Items from a data source
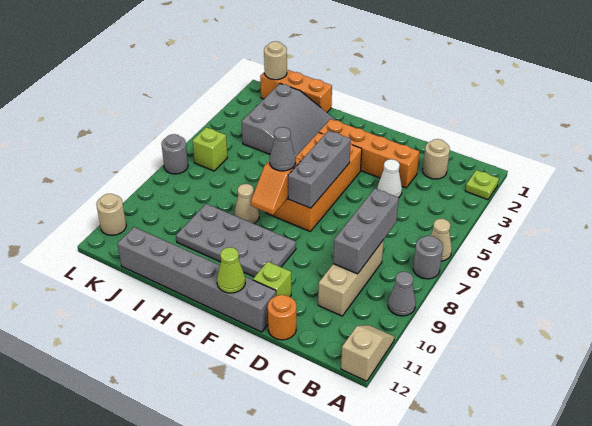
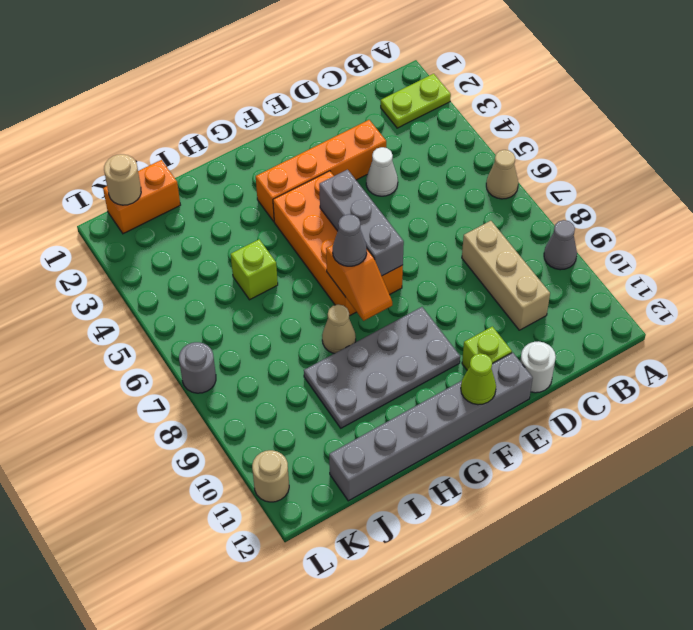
lime plate A2 level 1 -> lime plate A2:B2 level 1
grey round brick A7 level 1 -> none
tan slope A11:A12 level 1 top 12 -> none
tan round brick C2 level 1 -> none
grey brick C7:C9 level 2 -> none
orange round brick D12 level 1 -> white round brick D12 level 1
grey slope H2:J4 level 1 top J -> none
orange brick I1:K1 level 1 -> orange brick J1:K1 level 1
lime brick K6 level 1 -> lime brick I5 level 1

# Your instructions
Find the line containing "tan slope A11:A12 level 1 top 12 -> none", then output it and every line after it to the end of the data, exactly.

# Response below
tan slope A11:A12 level 1 top 12 -> none
tan round brick C2 level 1 -> none
grey brick C7:C9 level 2 -> none
orange round brick D12 level 1 -> white round brick D12 level 1
grey slope H2:J4 level 1 top J -> none
orange brick I1:K1 level 1 -> orange brick J1:K1 level 1
lime brick K6 level 1 -> lime brick I5 level 1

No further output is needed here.